| Provided data |
********

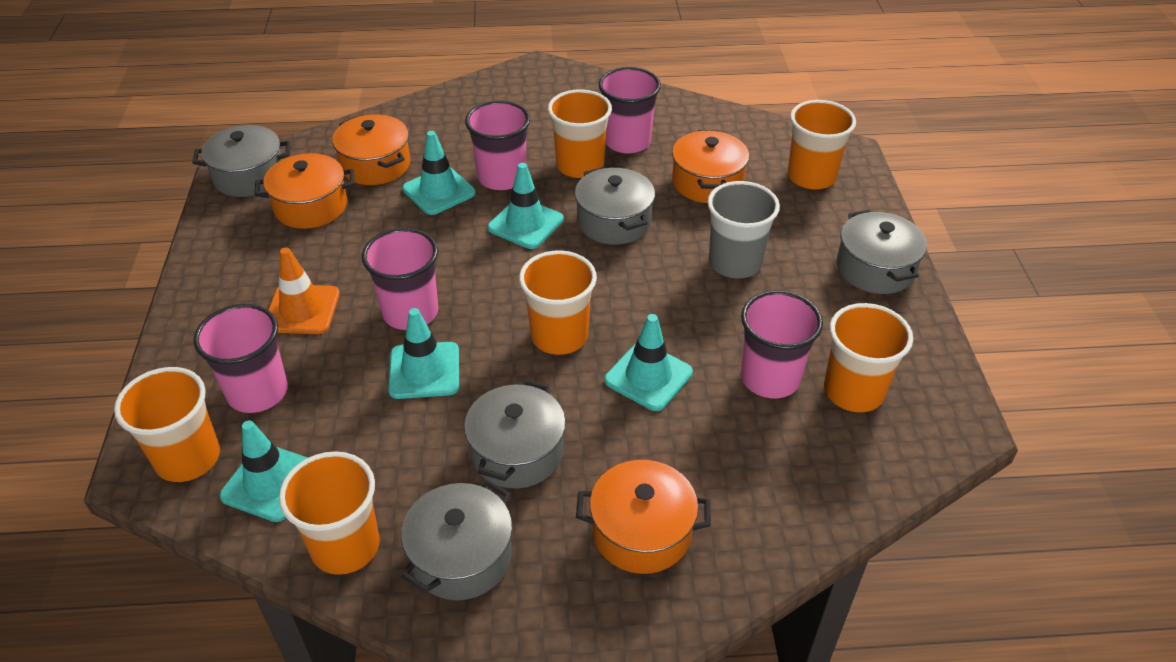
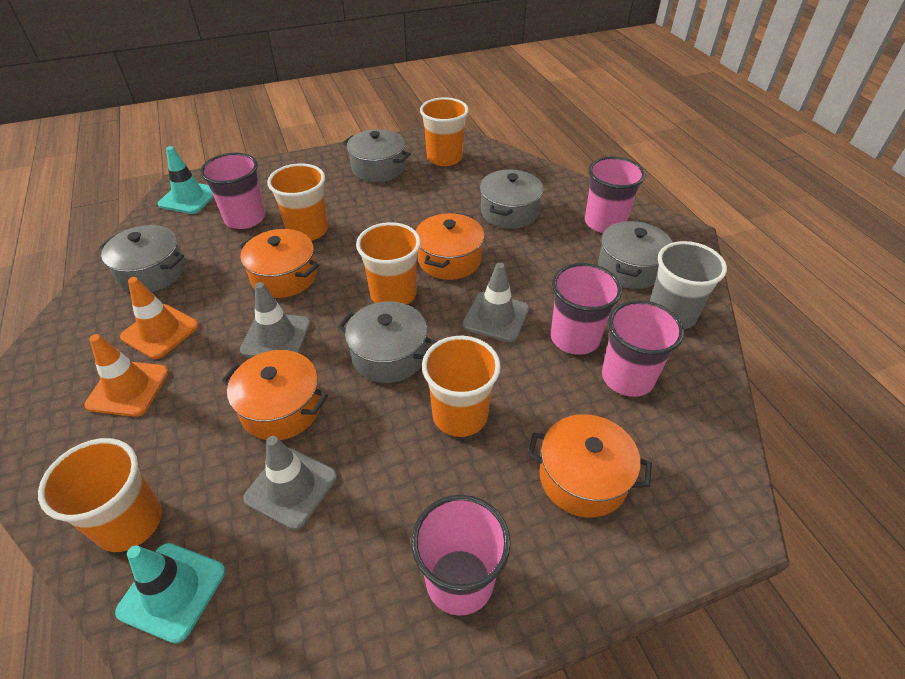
grey traffic cone: 0 -> 3
orange cup: 6 -> 5
orange traffic cone: 1 -> 2
turquoise traffic cone: 5 -> 2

********

The output is to be the material in full and unaltered, with pictures omitted.

grey traffic cone: 0 -> 3
orange cup: 6 -> 5
orange traffic cone: 1 -> 2
turquoise traffic cone: 5 -> 2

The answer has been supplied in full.